- [PROBLEM] At the line containing "SD pin MOSI: A7 -> A5", begin an exact copy, and continue through the last line of the entries below. Leave out any pictures.

Before and after images:
━━━━━━━━━━━━━━━━━━━━━━━━━━━━━━

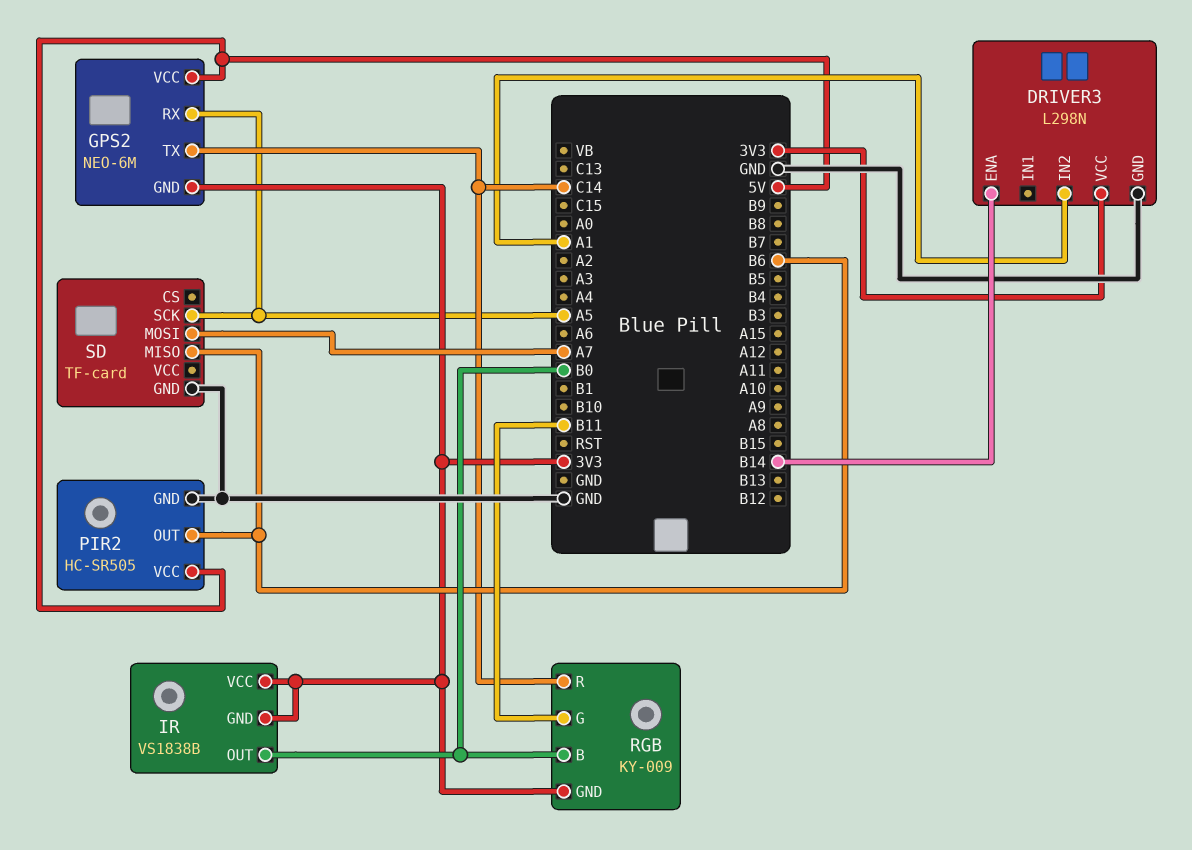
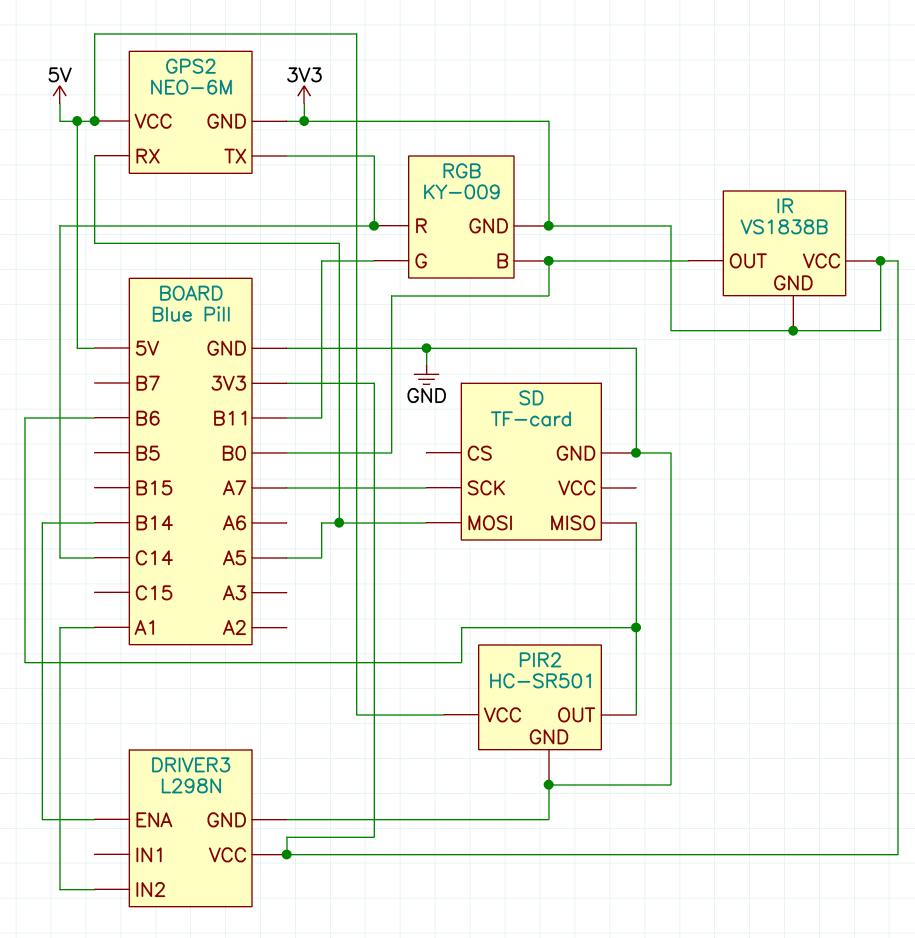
PIR2: HC-SR505 -> HC-SR501
SD pin MOSI: A7 -> A5
SD pin SCK: A5 -> A7

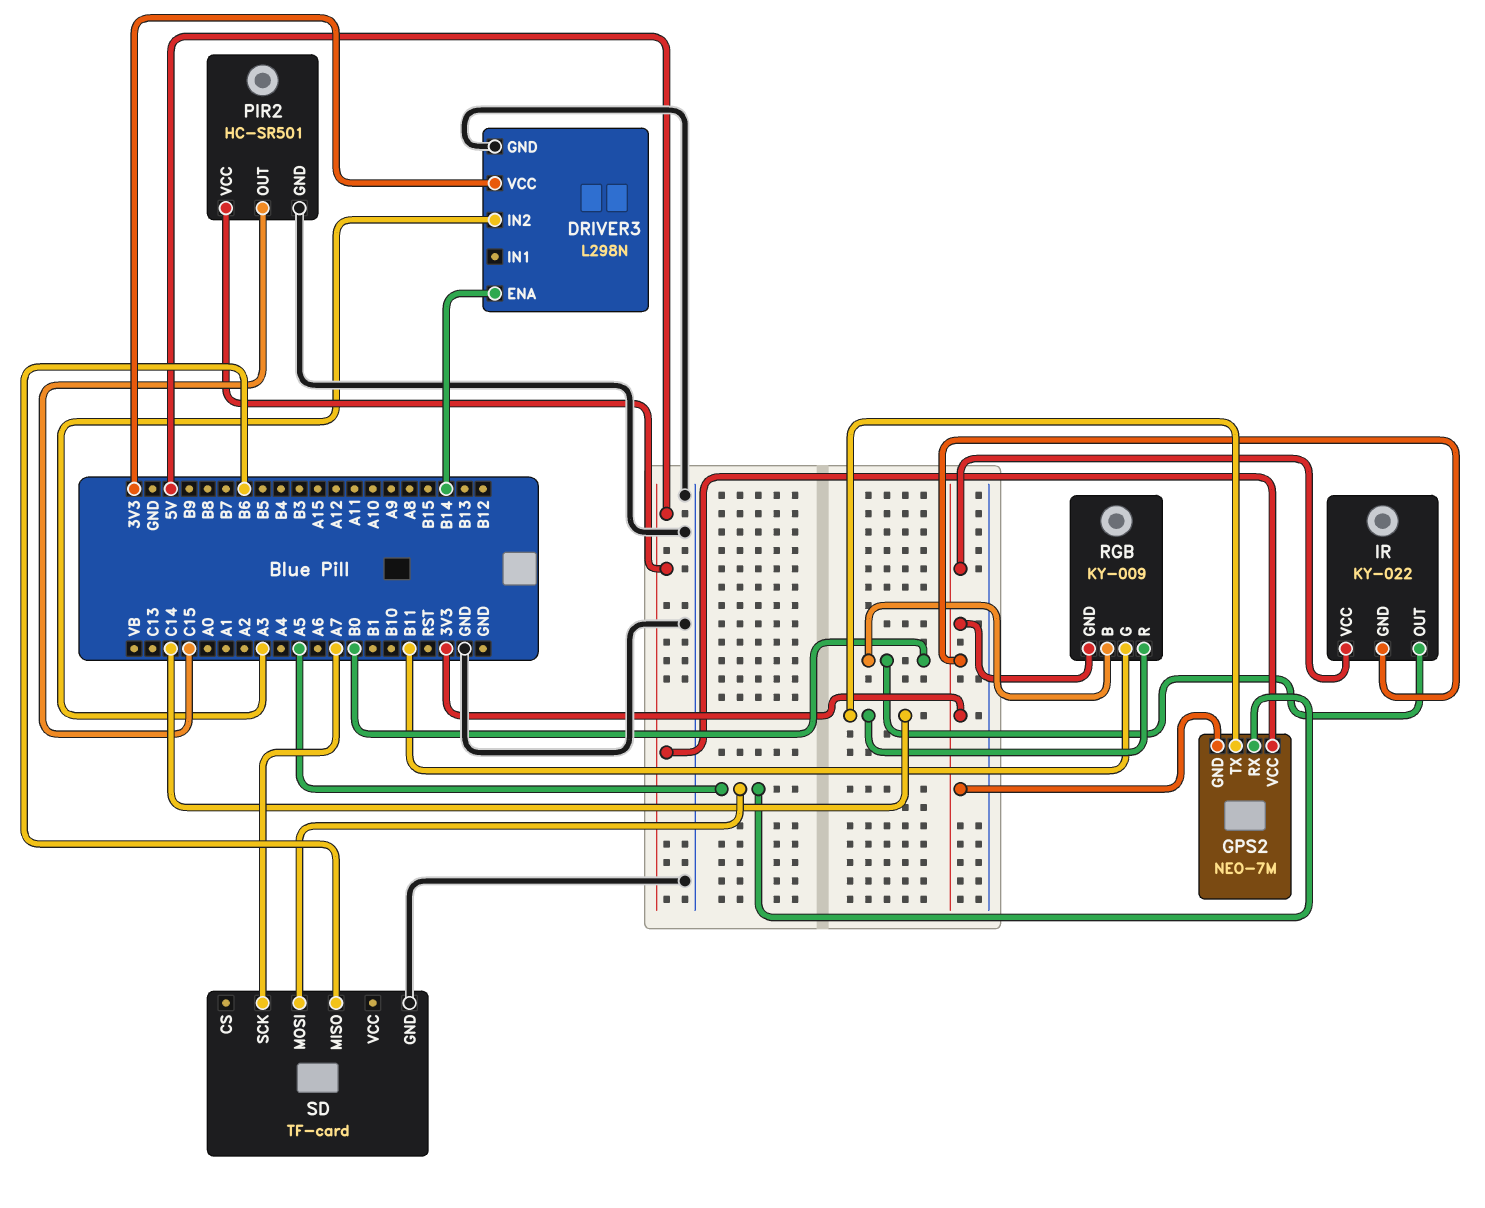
DRIVER3 pin IN2: A1 -> A3
GPS2: NEO-6M -> NEO-7M
IR: VS1838B -> KY-022
PIR2 pin OUT: B6 -> C15

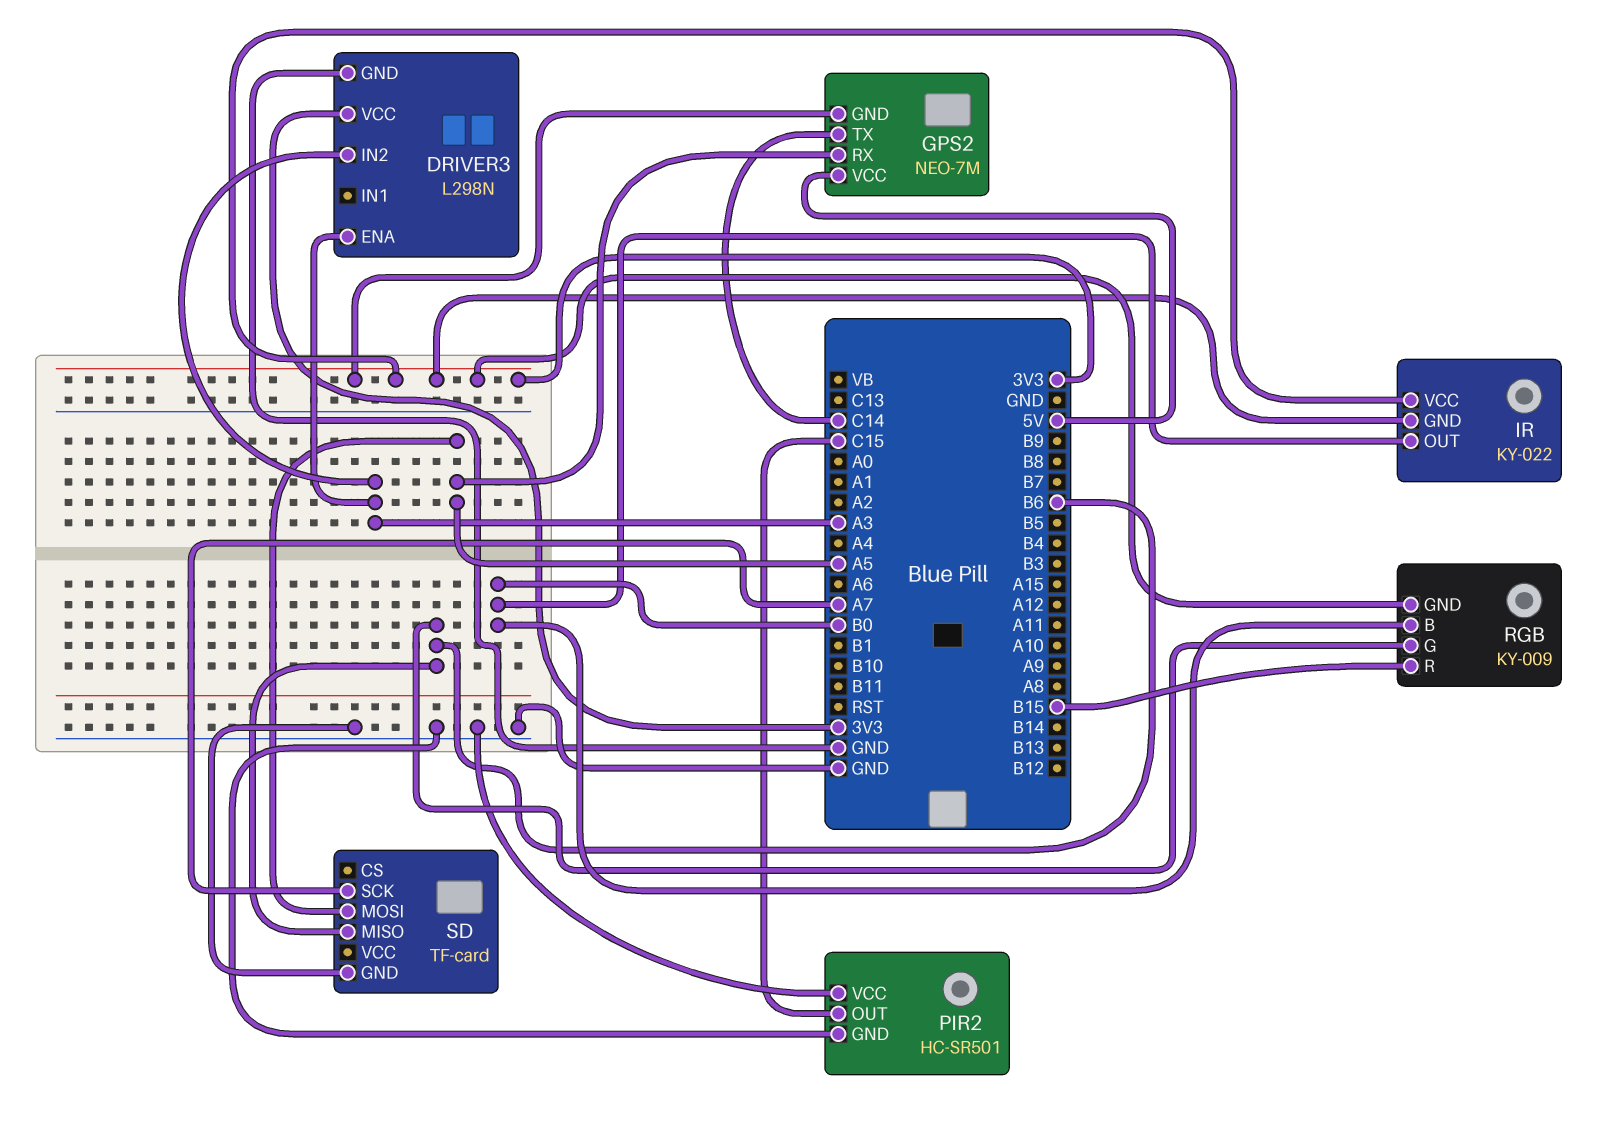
DRIVER3 pin ENA: B14 -> A3
PIR2 pin VCC: 5V -> GND
RGB pin G: B11 -> B6
RGB pin R: C14 -> B15

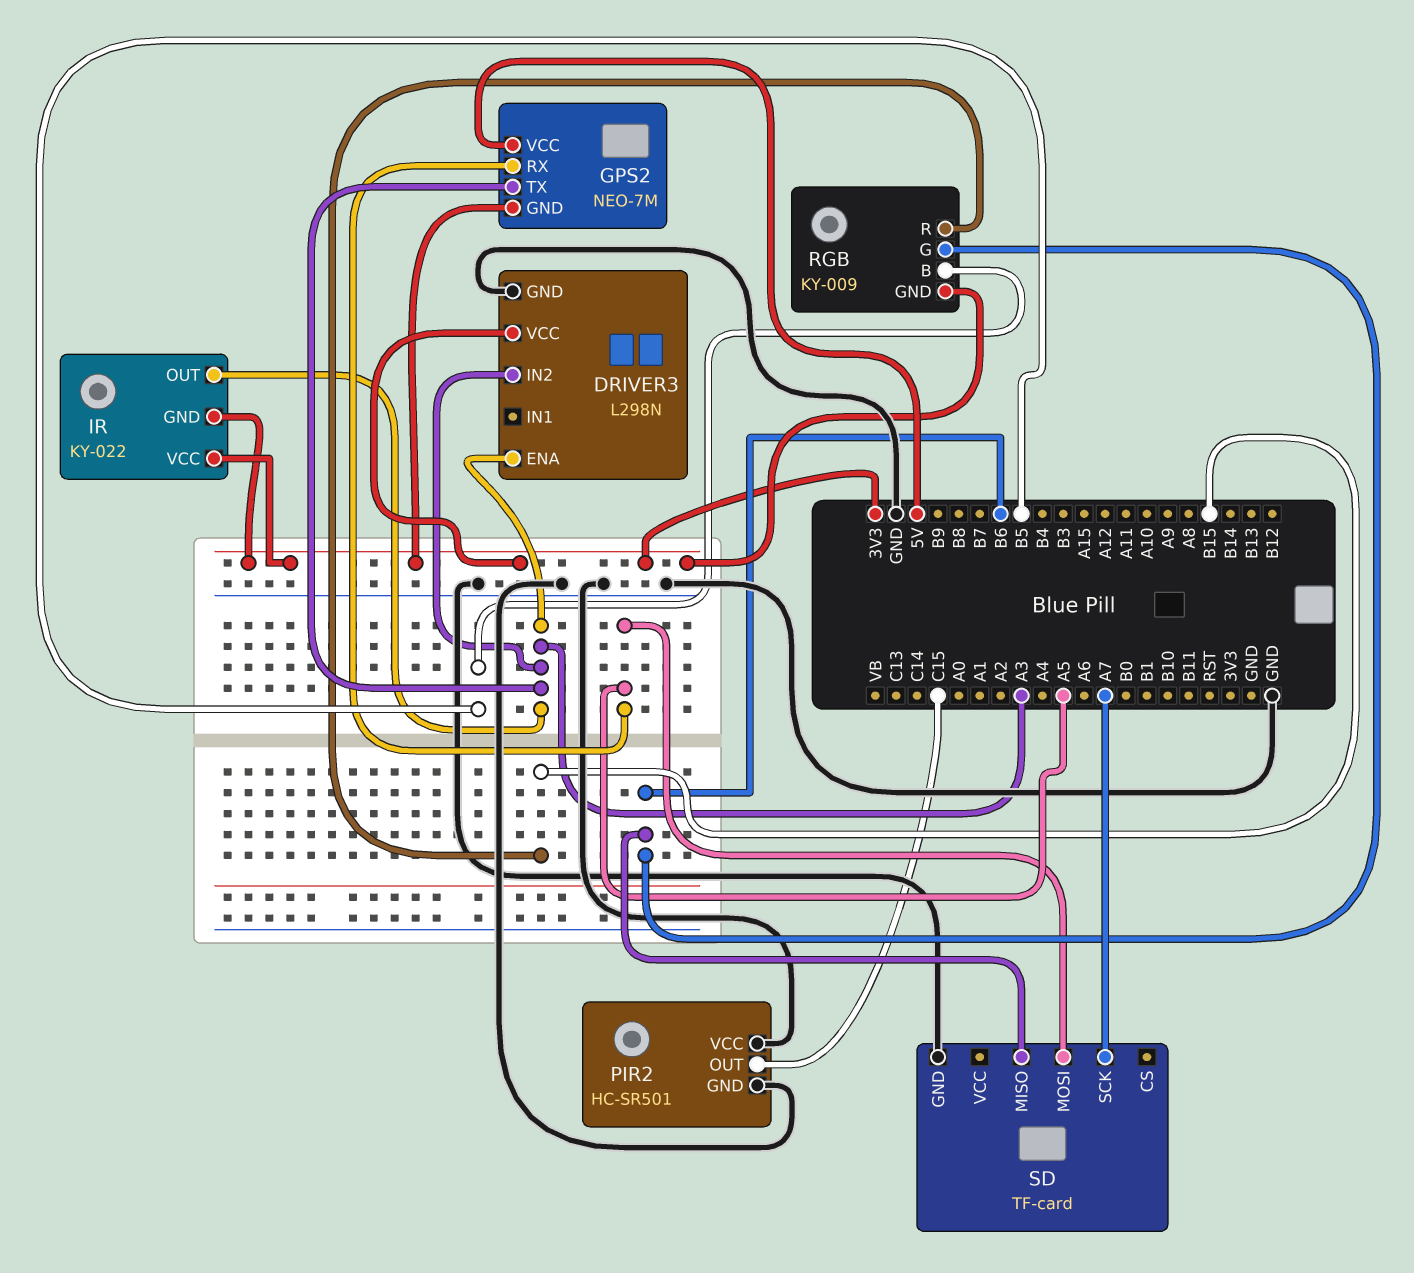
GPS2 pin TX: C14 -> A3
IR pin OUT: B0 -> A3
RGB pin B: B0 -> B5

━━━━━━━━━━━━━━━━━━━━━━━━━━━━━━

- [OUTPUT FOR THIS EXERCISE]
SD pin MOSI: A7 -> A5
SD pin SCK: A5 -> A7

DRIVER3 pin IN2: A1 -> A3
GPS2: NEO-6M -> NEO-7M
IR: VS1838B -> KY-022
PIR2 pin OUT: B6 -> C15

DRIVER3 pin ENA: B14 -> A3
PIR2 pin VCC: 5V -> GND
RGB pin G: B11 -> B6
RGB pin R: C14 -> B15

GPS2 pin TX: C14 -> A3
IR pin OUT: B0 -> A3
RGB pin B: B0 -> B5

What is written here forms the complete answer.